- _EXERCISE INSTRUCTIONS_:
Don't include any picture when you restate the data word for word.

RECORDS TO USE section start

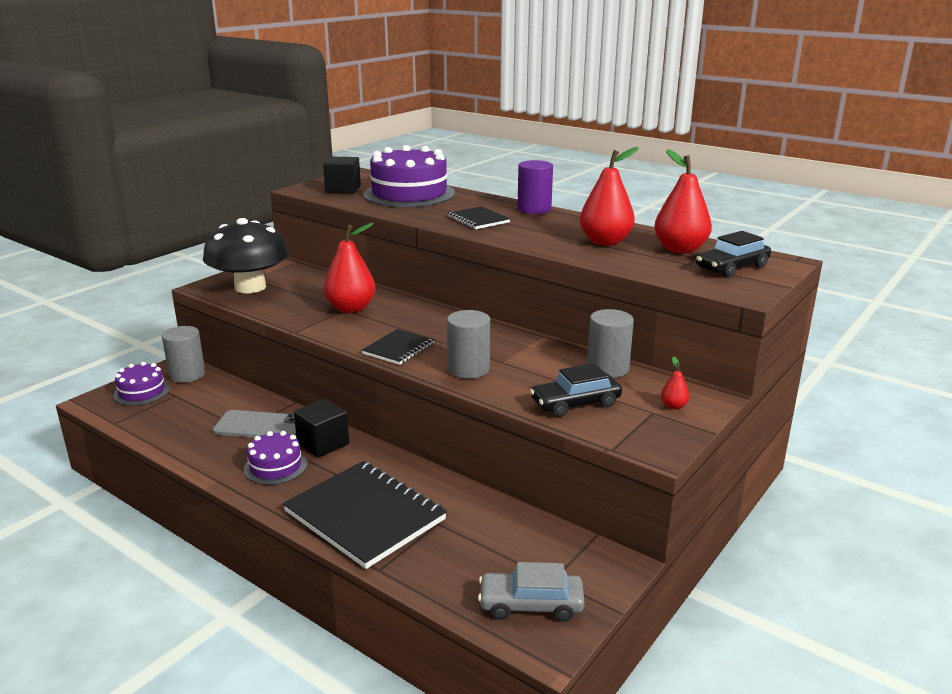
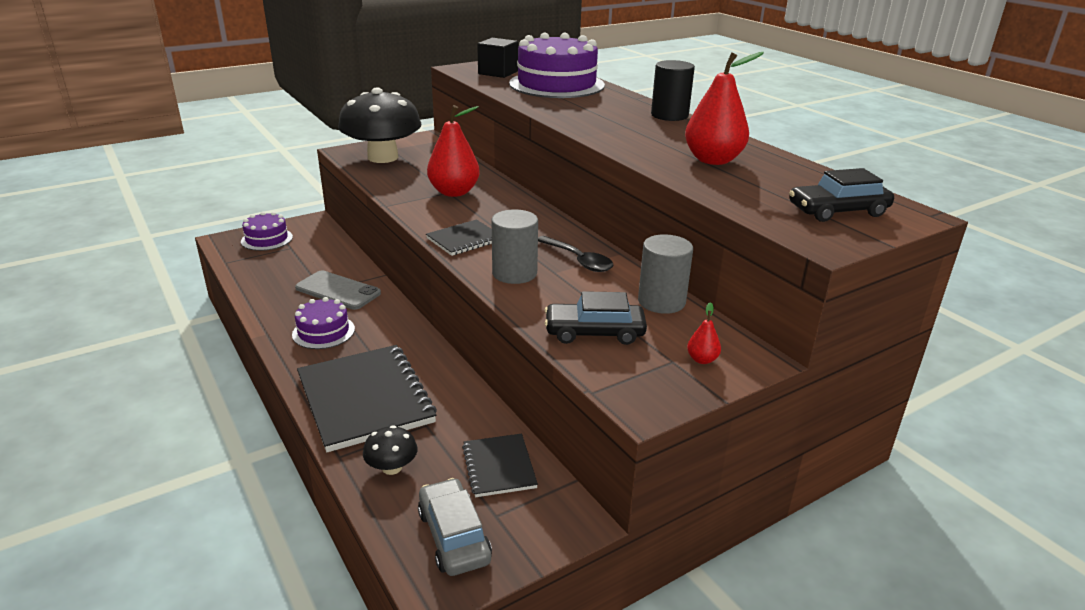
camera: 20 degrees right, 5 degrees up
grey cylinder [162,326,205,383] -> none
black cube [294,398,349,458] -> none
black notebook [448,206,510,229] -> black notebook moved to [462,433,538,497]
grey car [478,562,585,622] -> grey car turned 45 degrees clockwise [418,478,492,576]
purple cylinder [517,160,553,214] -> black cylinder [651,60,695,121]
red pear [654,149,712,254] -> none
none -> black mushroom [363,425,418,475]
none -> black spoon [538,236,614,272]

RECORDS TO USE section end

- _RESPONSE TO THE EXERCISE_:
camera: 20 degrees right, 5 degrees up
grey cylinder [162,326,205,383] -> none
black cube [294,398,349,458] -> none
black notebook [448,206,510,229] -> black notebook moved to [462,433,538,497]
grey car [478,562,585,622] -> grey car turned 45 degrees clockwise [418,478,492,576]
purple cylinder [517,160,553,214] -> black cylinder [651,60,695,121]
red pear [654,149,712,254] -> none
none -> black mushroom [363,425,418,475]
none -> black spoon [538,236,614,272]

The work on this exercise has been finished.